INFORMATION:
[Start of section]

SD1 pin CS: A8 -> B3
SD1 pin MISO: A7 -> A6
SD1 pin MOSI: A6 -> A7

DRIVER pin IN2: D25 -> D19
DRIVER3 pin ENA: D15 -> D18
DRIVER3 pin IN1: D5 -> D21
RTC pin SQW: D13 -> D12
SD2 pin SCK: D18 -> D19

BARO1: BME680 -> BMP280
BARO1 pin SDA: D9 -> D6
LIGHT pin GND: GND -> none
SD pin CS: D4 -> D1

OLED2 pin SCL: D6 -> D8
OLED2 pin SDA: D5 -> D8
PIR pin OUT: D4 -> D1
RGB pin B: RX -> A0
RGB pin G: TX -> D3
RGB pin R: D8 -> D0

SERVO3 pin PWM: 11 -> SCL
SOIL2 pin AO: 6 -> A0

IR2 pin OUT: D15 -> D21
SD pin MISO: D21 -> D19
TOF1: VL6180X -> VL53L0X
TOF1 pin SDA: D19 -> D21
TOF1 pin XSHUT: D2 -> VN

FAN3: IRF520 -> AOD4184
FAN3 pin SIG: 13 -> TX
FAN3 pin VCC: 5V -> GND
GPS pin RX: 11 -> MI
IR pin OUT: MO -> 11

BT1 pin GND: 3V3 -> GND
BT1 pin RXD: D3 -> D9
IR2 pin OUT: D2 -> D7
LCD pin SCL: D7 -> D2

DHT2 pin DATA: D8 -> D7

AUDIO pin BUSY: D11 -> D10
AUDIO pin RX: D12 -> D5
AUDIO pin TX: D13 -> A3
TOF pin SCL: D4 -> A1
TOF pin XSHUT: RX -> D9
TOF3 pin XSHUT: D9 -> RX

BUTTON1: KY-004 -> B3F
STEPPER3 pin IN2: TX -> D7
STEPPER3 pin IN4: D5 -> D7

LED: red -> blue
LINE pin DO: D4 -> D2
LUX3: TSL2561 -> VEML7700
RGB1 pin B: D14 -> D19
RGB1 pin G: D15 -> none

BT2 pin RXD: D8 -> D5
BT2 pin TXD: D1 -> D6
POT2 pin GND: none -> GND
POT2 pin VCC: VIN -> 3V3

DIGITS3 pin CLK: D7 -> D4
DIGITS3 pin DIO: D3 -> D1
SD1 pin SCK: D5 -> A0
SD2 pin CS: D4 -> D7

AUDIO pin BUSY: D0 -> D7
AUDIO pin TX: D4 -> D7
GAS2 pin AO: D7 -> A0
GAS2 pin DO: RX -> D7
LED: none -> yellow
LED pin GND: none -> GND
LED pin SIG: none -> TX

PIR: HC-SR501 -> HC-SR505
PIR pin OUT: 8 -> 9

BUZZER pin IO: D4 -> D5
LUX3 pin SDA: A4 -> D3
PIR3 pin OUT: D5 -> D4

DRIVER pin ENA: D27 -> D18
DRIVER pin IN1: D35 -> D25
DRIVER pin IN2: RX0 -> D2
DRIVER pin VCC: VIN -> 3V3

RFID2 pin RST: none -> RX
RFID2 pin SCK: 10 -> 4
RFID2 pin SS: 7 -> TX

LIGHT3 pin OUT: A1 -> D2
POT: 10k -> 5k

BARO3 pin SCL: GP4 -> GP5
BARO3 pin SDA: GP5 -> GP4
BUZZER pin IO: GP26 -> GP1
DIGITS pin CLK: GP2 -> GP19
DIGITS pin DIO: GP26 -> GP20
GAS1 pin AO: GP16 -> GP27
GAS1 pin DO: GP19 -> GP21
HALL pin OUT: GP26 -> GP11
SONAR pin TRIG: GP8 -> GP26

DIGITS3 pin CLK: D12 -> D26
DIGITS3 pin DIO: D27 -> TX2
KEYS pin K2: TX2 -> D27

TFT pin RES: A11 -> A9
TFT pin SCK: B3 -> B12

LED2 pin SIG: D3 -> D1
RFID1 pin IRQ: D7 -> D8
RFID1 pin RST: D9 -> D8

[End of section]

TASK GOAL:
Retype word for word everything in the listing above from the line that holds "DIGITS3 pin CLK: D7 -> D4" down to the line that holds "PIR: HC-SR501 -> HC-SR505". Keep both end lines and leave out the rest.

ANSWER SPACE:
DIGITS3 pin CLK: D7 -> D4
DIGITS3 pin DIO: D3 -> D1
SD1 pin SCK: D5 -> A0
SD2 pin CS: D4 -> D7

AUDIO pin BUSY: D0 -> D7
AUDIO pin TX: D4 -> D7
GAS2 pin AO: D7 -> A0
GAS2 pin DO: RX -> D7
LED: none -> yellow
LED pin GND: none -> GND
LED pin SIG: none -> TX

PIR: HC-SR501 -> HC-SR505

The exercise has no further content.